= Task =
Nothing should appear in the answer except the lines below from the line containing "building: [299,252,370,292] ->" through the line containing "building: none -> [369,48,513,216]", copied exactly, with pictures left out.

= Data listing =
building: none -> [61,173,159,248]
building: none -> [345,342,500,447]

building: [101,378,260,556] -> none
--
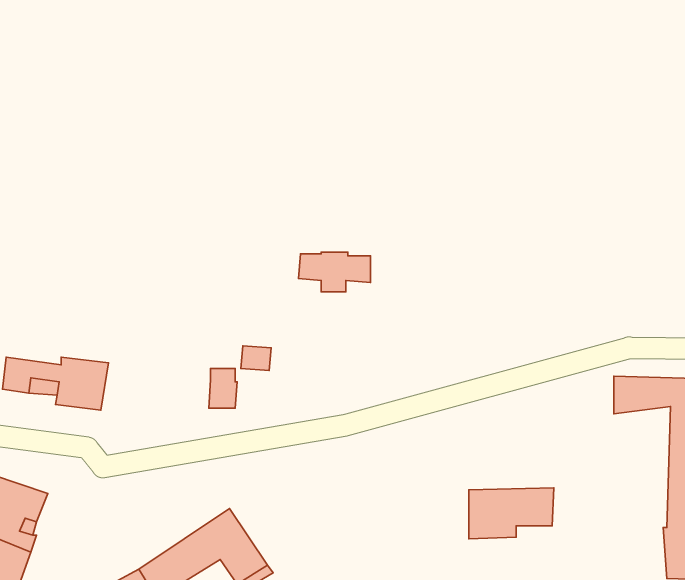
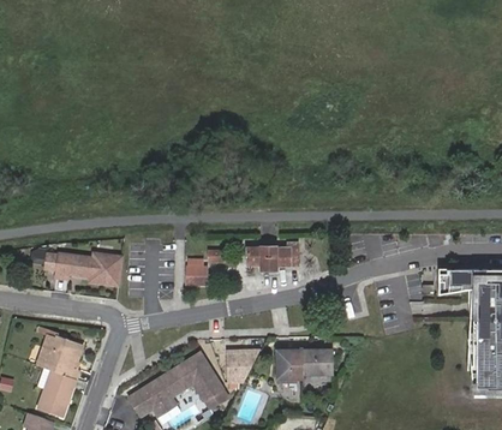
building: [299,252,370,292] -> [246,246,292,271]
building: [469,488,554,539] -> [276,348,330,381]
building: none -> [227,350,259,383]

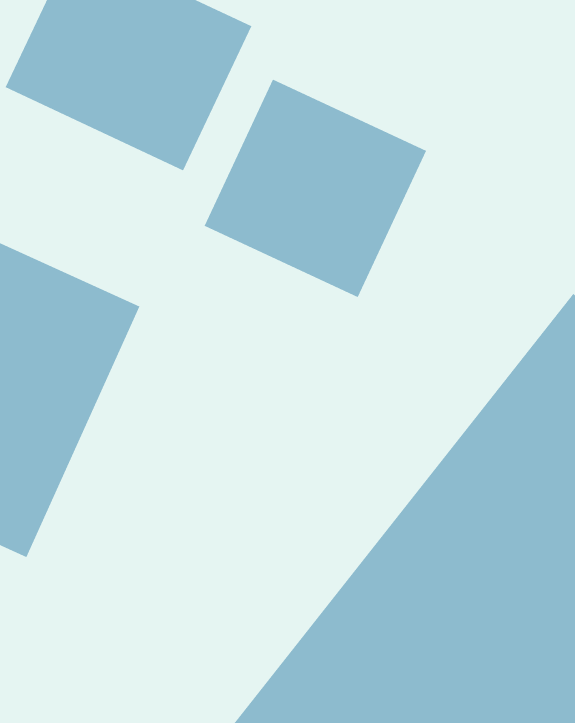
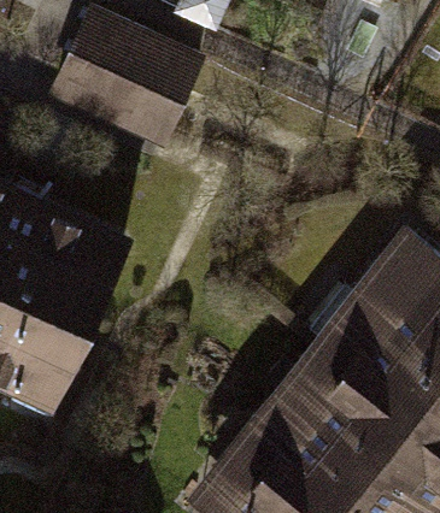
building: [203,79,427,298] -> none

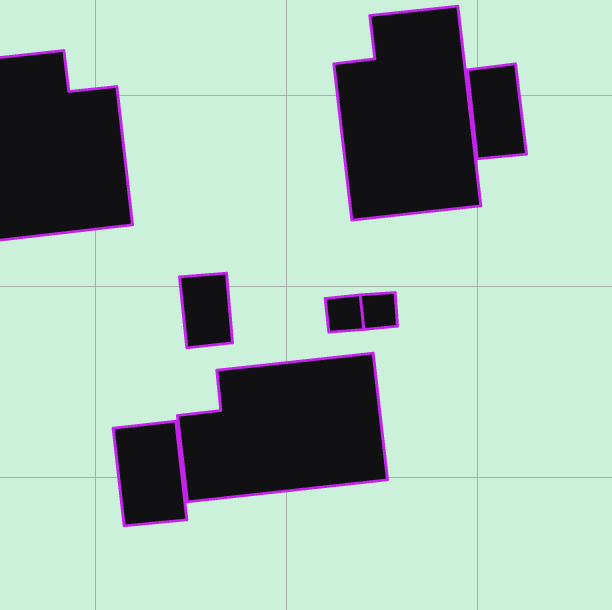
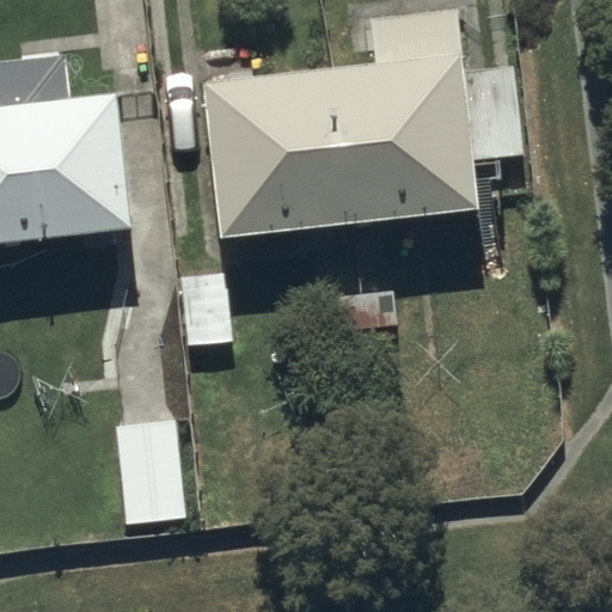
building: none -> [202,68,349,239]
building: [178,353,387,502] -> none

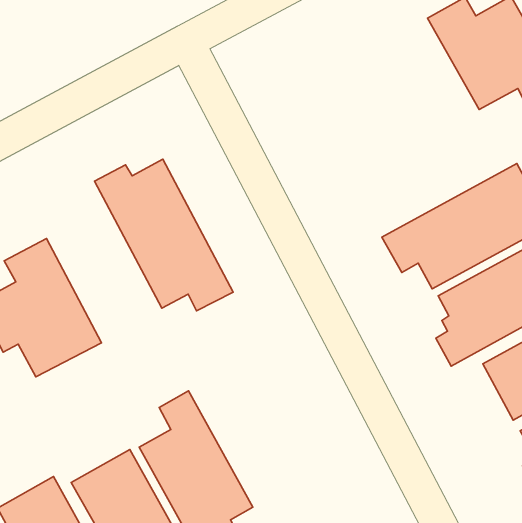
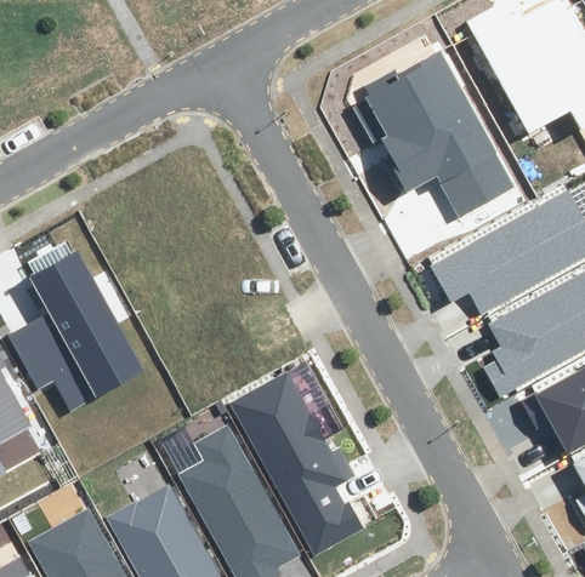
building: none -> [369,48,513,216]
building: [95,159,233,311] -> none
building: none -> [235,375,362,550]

= Answer space =
building: [299,252,370,292] -> [246,246,292,271]
building: [469,488,554,539] -> [276,348,330,381]
building: none -> [227,350,259,383]

building: [203,79,427,298] -> none

building: none -> [202,68,349,239]
building: [178,353,387,502] -> none

building: none -> [369,48,513,216]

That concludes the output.